_Information shown_
Content starts
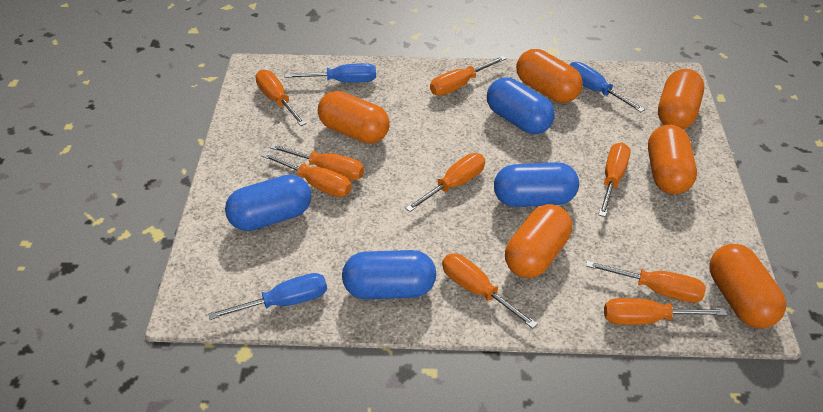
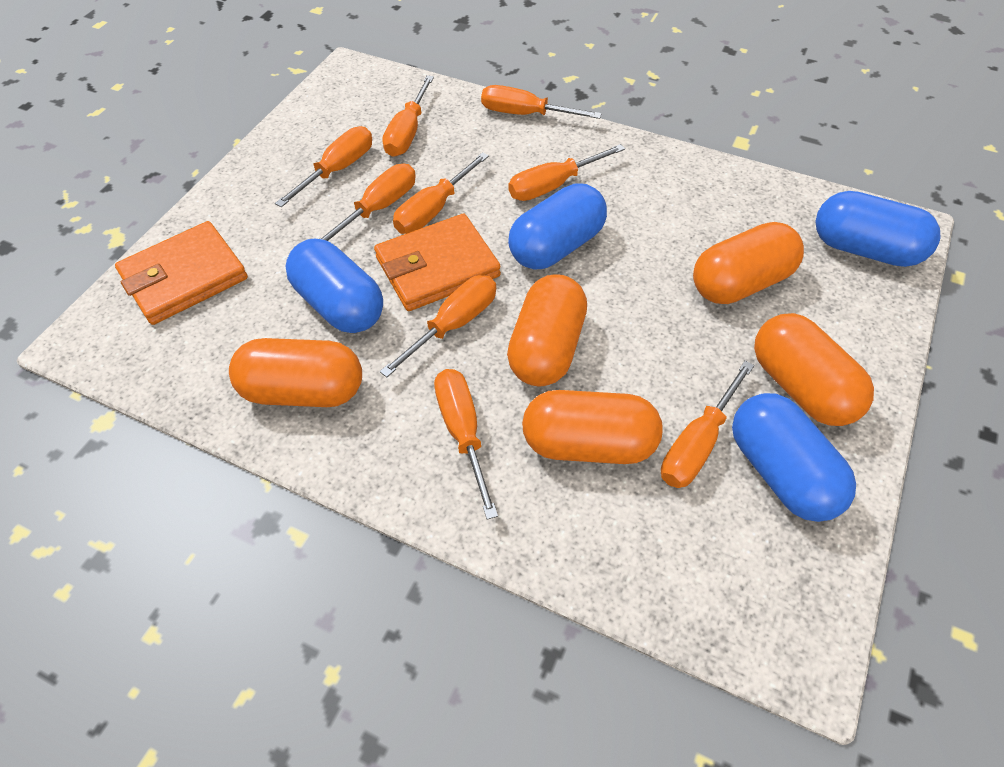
blue screwdriver: 3 -> 0
orange capsule: 6 -> 5
orange wallet: 0 -> 2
Content ends
_Aim of the exercise_
Where an image appears in the data, skip it, and return the rest verbatim.

_Response box_
blue screwdriver: 3 -> 0
orange capsule: 6 -> 5
orange wallet: 0 -> 2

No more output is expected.